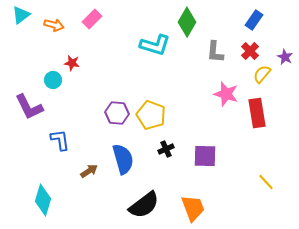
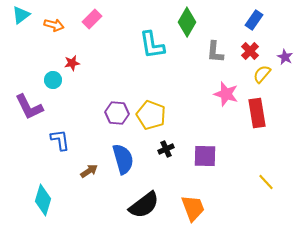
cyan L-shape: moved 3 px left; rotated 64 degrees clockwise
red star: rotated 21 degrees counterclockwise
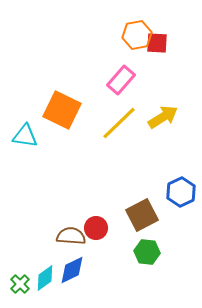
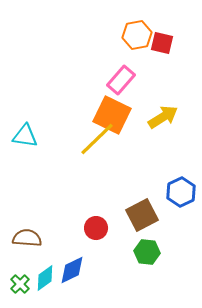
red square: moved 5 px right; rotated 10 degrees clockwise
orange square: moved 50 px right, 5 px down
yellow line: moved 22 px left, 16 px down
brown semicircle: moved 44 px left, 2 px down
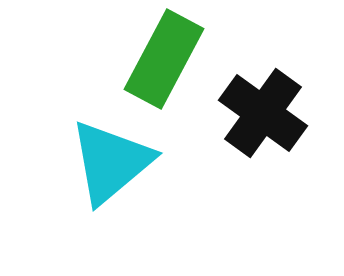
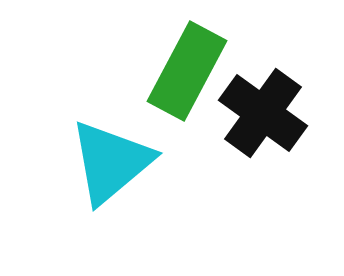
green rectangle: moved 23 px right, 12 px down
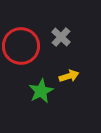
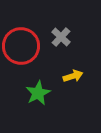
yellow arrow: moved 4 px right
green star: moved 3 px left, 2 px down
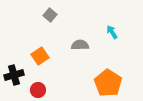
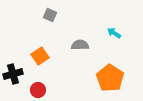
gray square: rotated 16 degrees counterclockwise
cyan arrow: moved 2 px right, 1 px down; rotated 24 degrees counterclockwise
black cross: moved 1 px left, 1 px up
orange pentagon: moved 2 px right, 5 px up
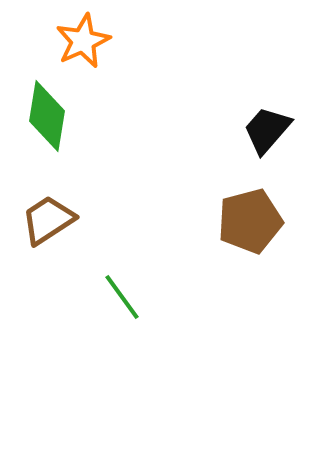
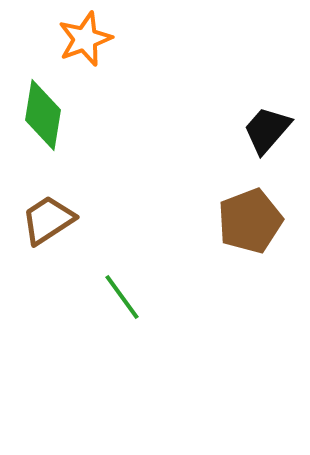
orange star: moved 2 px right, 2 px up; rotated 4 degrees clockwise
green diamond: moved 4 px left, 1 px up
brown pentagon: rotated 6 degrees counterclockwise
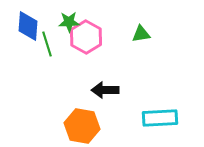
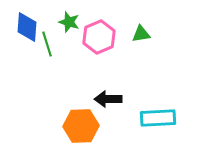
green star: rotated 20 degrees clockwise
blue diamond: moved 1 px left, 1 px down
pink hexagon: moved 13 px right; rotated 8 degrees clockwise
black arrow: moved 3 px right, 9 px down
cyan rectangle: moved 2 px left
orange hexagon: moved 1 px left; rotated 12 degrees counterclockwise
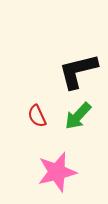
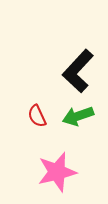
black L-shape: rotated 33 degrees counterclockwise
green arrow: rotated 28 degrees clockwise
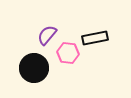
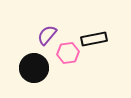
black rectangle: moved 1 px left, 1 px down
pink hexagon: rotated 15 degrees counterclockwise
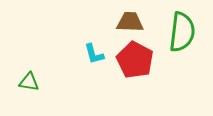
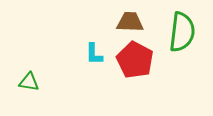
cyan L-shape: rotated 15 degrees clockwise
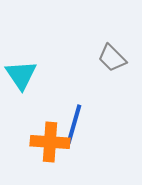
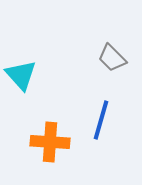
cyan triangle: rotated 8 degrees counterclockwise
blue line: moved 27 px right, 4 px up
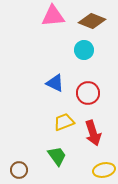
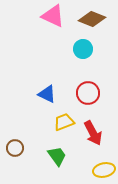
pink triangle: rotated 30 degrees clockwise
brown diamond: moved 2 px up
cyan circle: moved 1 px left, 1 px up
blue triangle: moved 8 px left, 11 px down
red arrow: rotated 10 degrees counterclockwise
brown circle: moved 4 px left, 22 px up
========================================================================
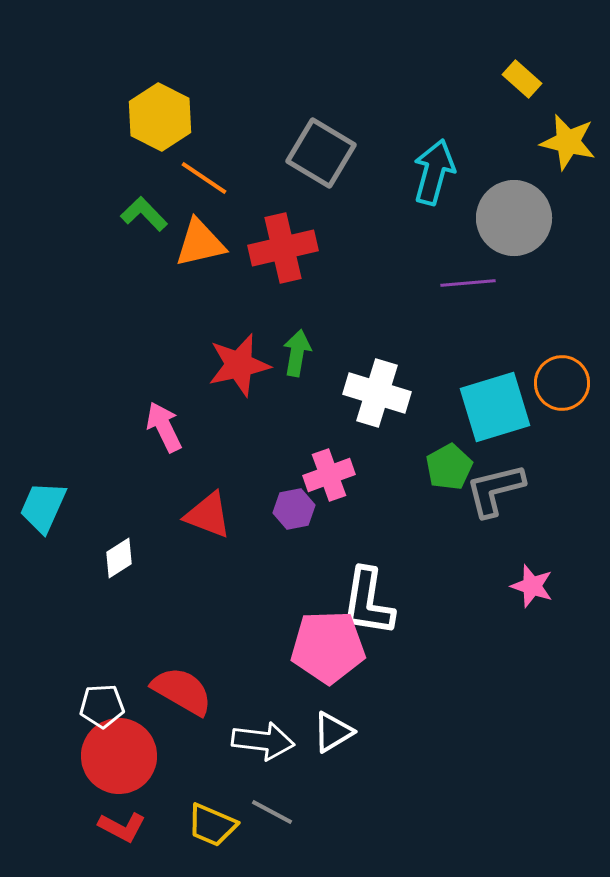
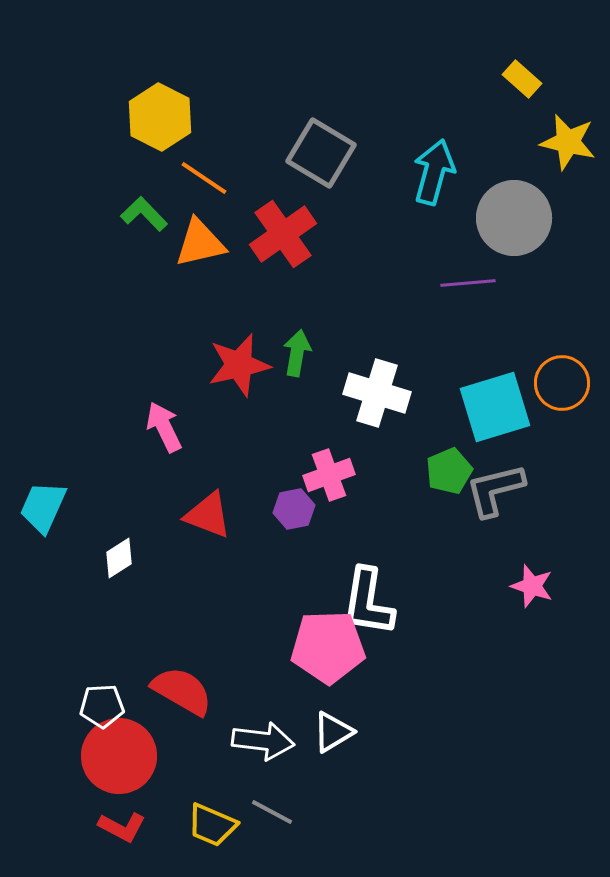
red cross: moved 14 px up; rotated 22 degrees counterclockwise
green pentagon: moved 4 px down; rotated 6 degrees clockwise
========================================================================
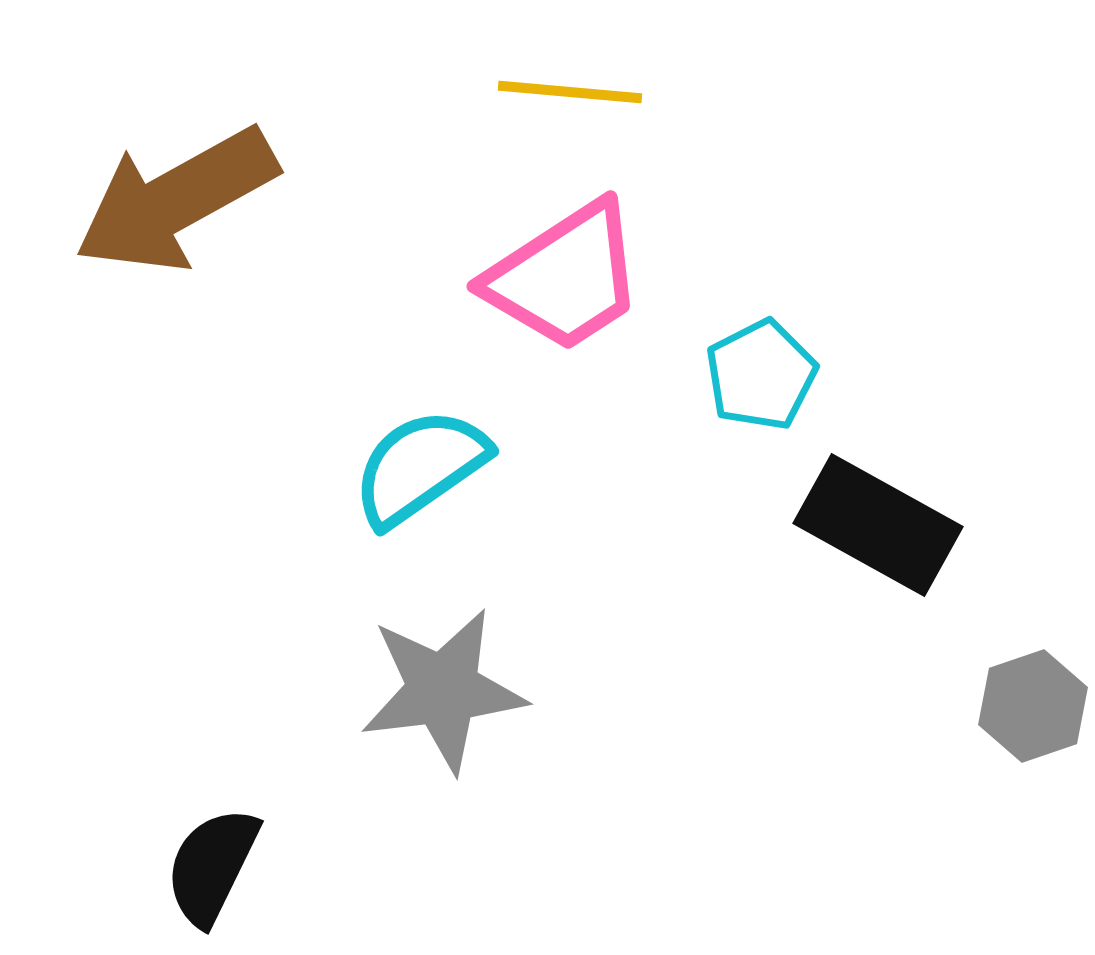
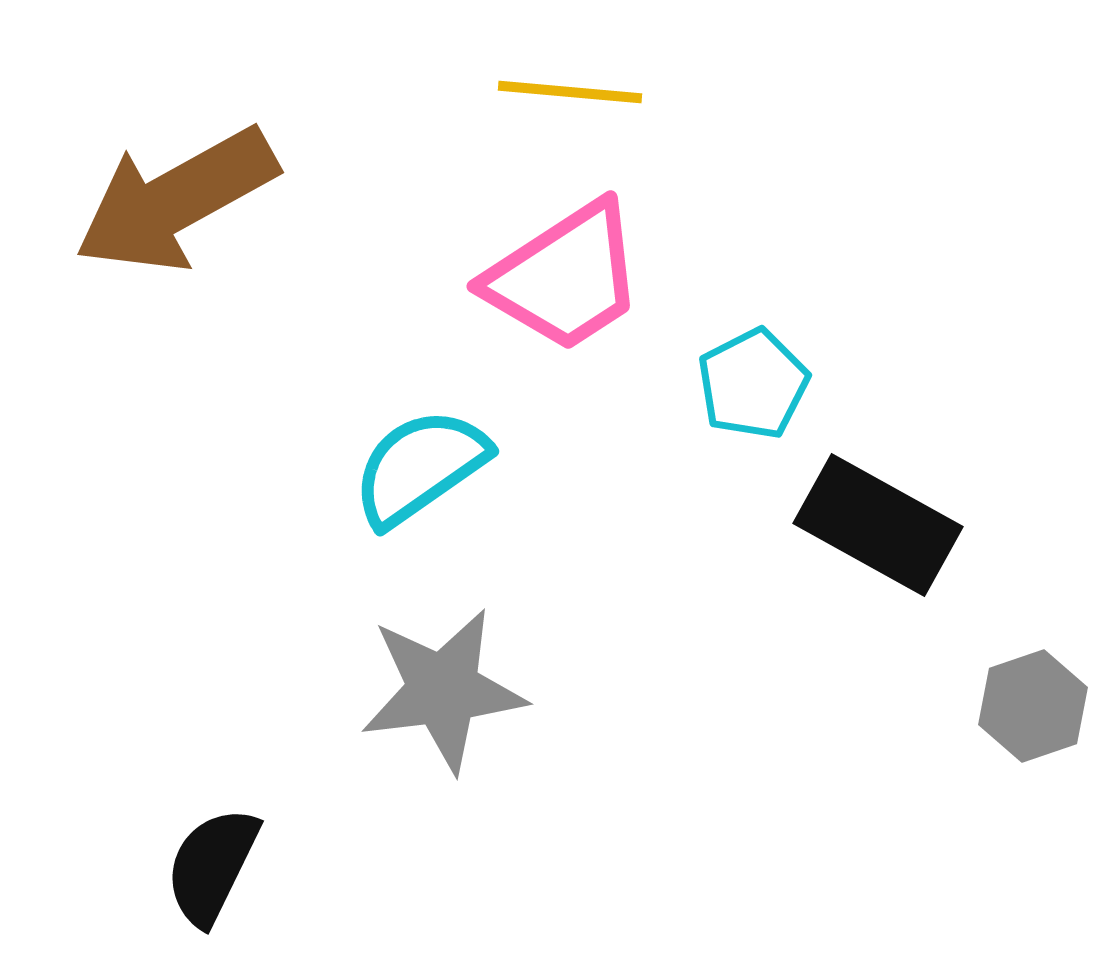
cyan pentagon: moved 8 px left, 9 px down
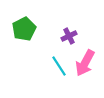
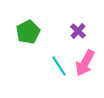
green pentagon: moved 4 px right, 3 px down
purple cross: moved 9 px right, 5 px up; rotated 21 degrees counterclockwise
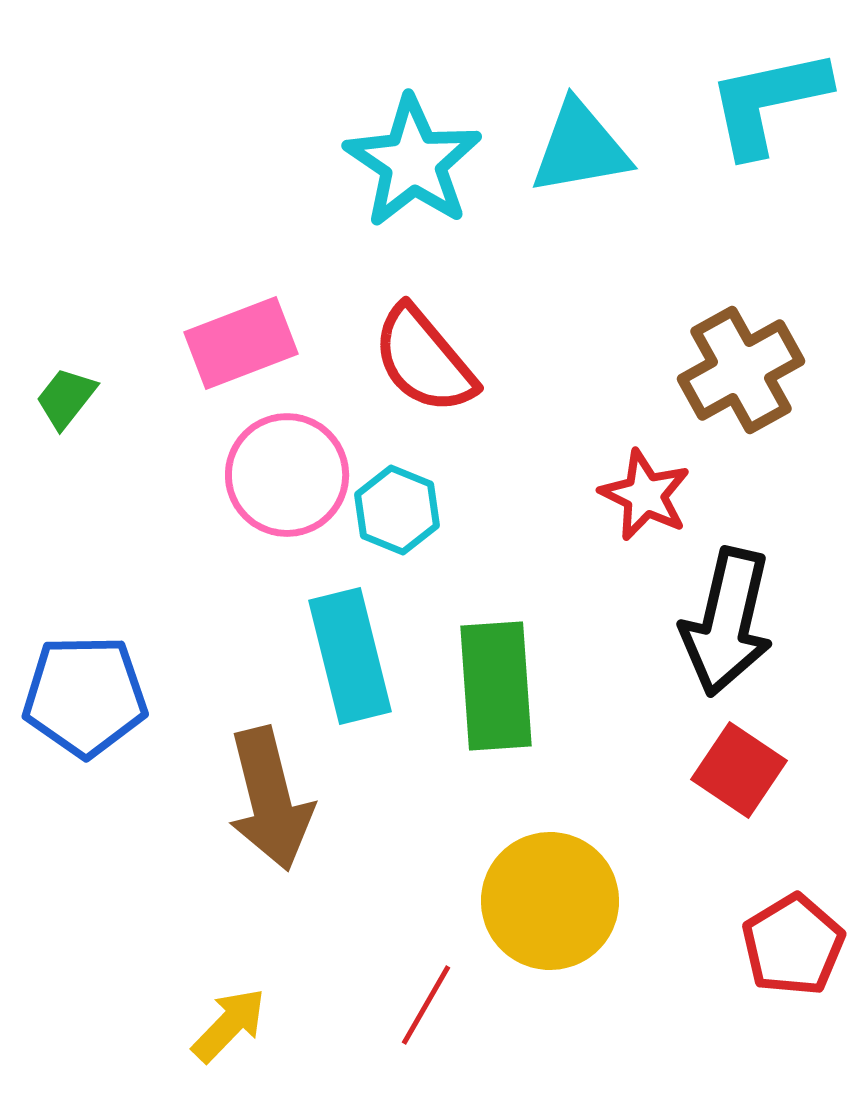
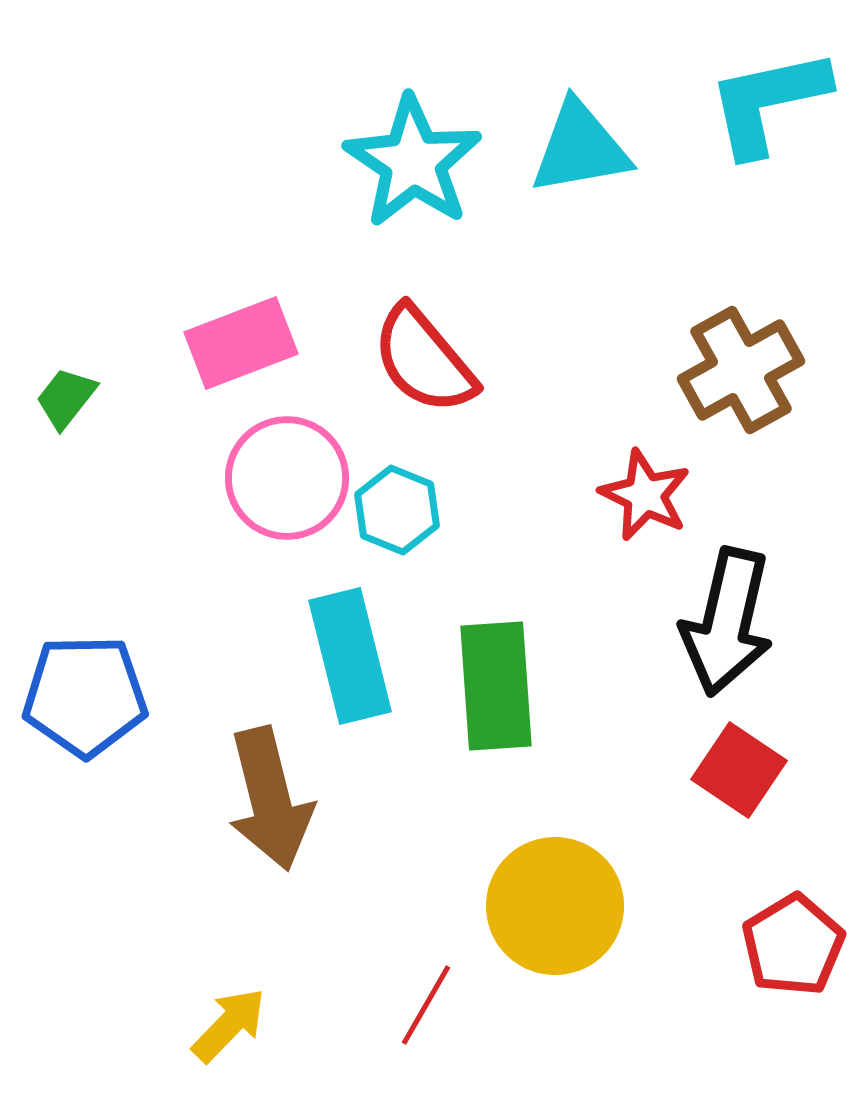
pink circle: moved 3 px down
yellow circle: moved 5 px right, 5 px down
========================================================================
* [REQUIREMENT] Filter the entries and copy each line with "black".

* [WRITTEN RESPONSE]
black cross: moved 1 px left, 1 px up
black arrow: moved 3 px right, 9 px down
black L-shape: rotated 33 degrees counterclockwise
black rectangle: moved 1 px left, 1 px down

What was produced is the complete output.